** Opening Recorded information block **
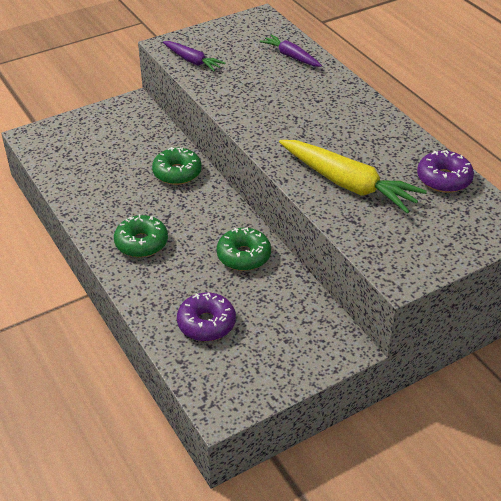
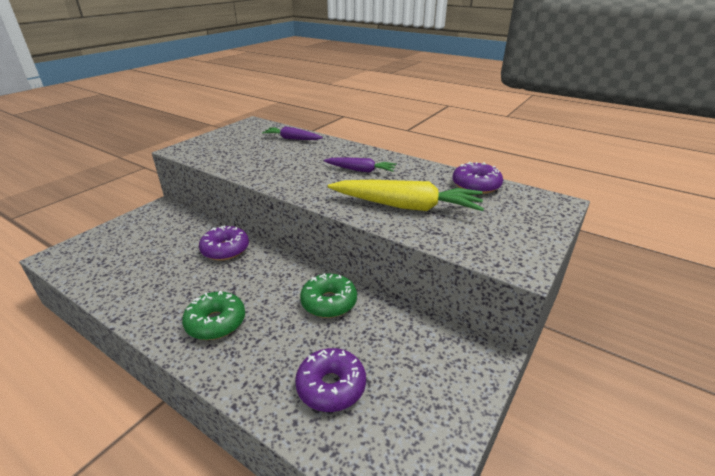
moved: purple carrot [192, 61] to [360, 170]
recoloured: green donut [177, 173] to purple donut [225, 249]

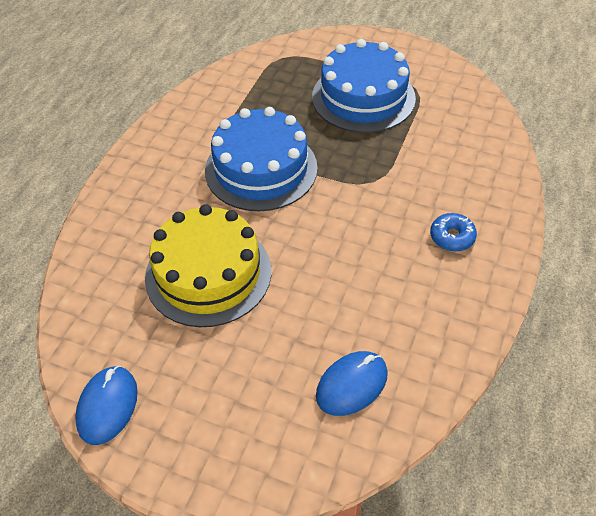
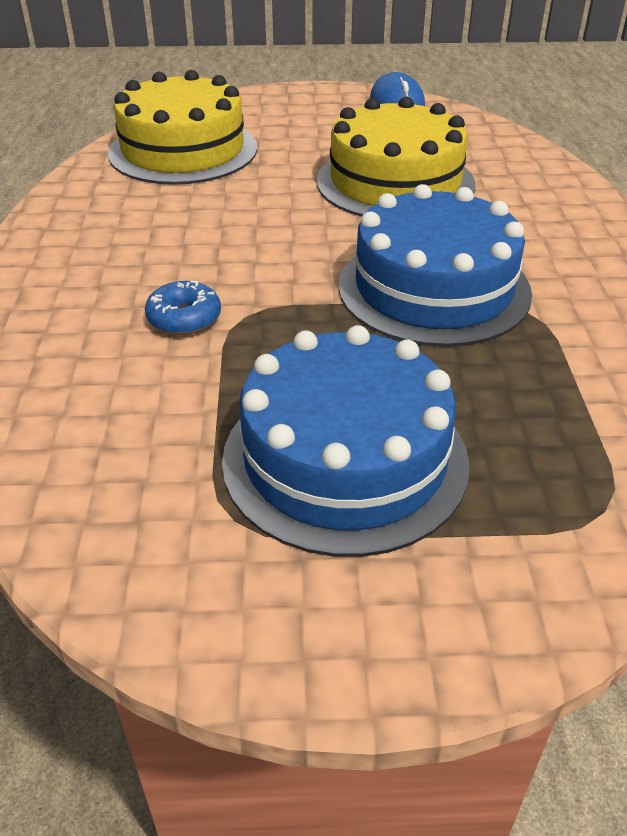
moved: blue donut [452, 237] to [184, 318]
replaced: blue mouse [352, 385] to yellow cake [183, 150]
** Closing Recorded information block **
▶ [What the task asks]:
Would you please copy the listing exactly, omitting every picture?

▶ [Task solution]:
moved: purple carrot [192, 61] to [360, 170]
recoloured: green donut [177, 173] to purple donut [225, 249]

moved: blue donut [452, 237] to [184, 318]
replaced: blue mouse [352, 385] to yellow cake [183, 150]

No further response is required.